## EXERCISE
Look through the material below. Return exactly the lines from the one with "TEAL FLOWER POT" through the one with "- → BROWN PRICKLY PLANT <197, 654>", both included.
++++ EXCERPTED RECORDS
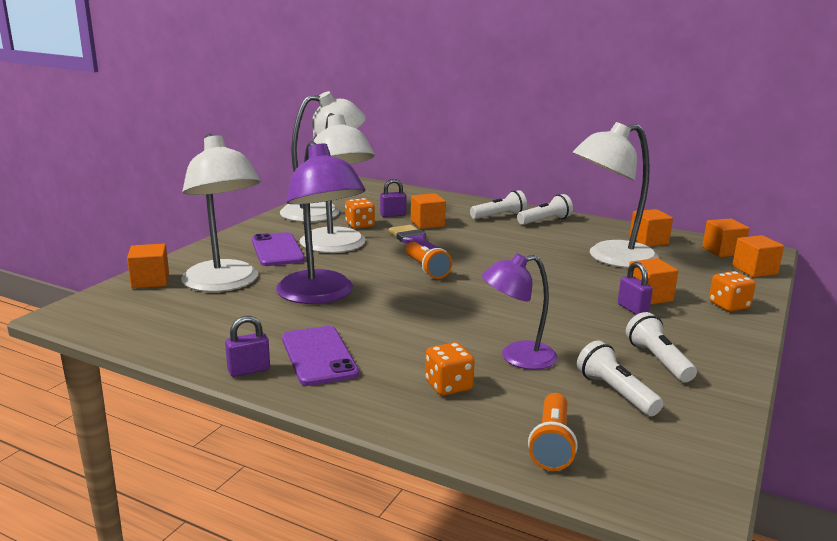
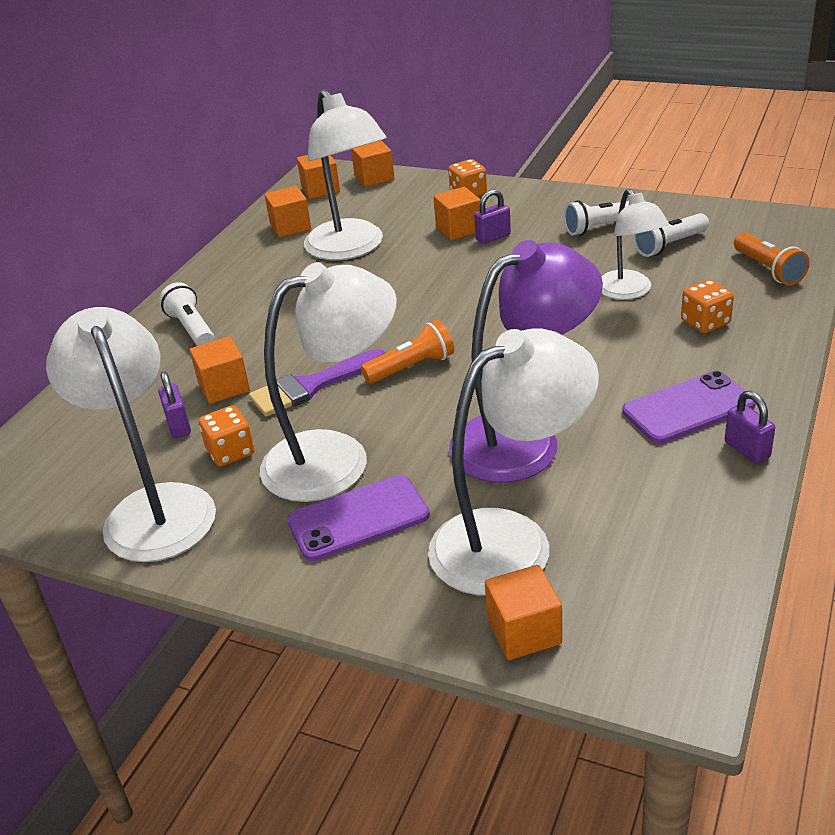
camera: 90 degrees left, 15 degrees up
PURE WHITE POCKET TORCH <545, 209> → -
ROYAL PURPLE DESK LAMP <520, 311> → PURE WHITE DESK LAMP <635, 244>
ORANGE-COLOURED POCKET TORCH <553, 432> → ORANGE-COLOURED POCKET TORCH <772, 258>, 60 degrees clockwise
++++++++
++++ EXCERPTED RECORDS
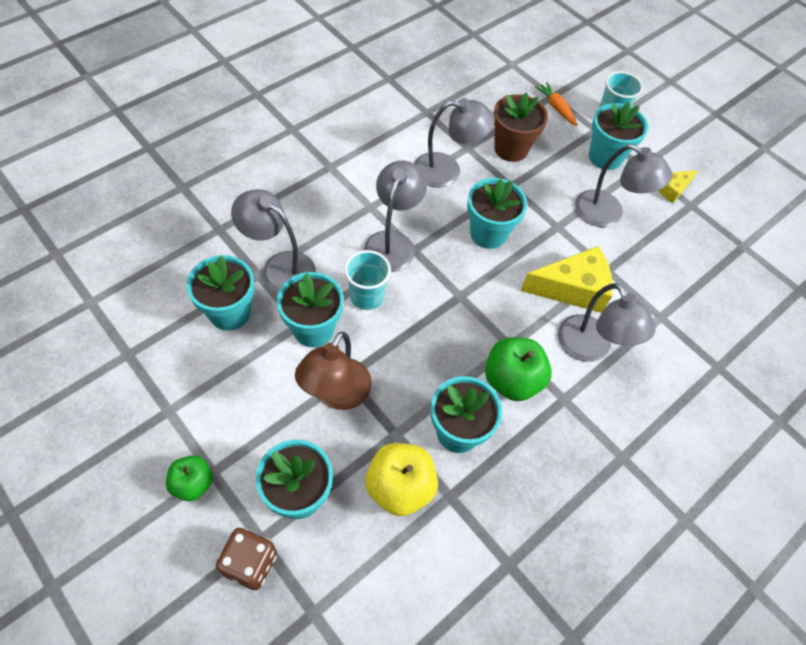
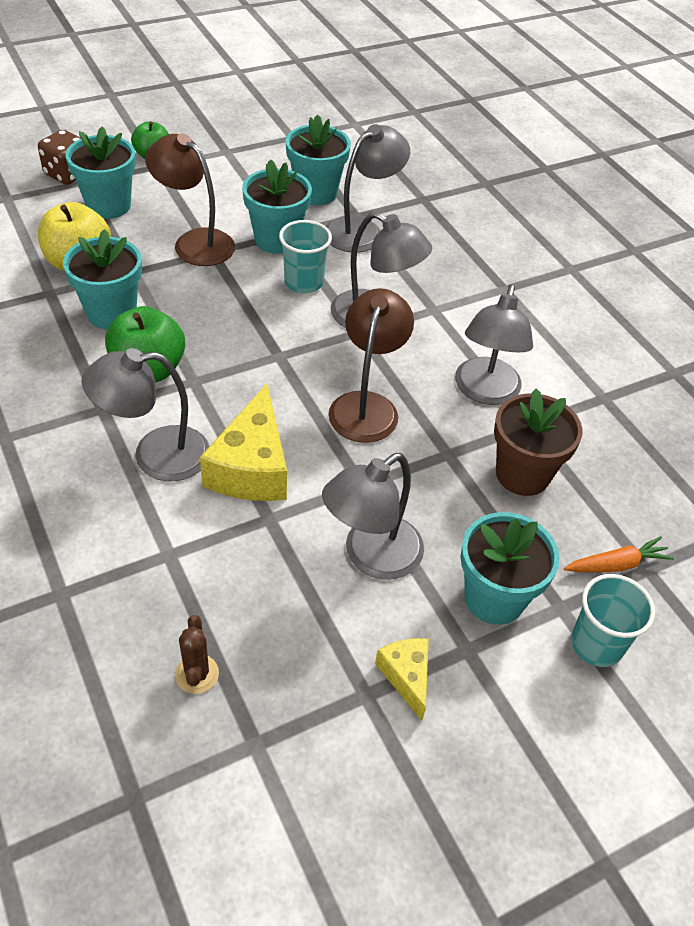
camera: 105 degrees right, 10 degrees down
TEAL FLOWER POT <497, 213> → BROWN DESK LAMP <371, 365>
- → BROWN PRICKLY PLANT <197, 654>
++++++++
## RESPONSE AREA
TEAL FLOWER POT <497, 213> → BROWN DESK LAMP <371, 365>
- → BROWN PRICKLY PLANT <197, 654>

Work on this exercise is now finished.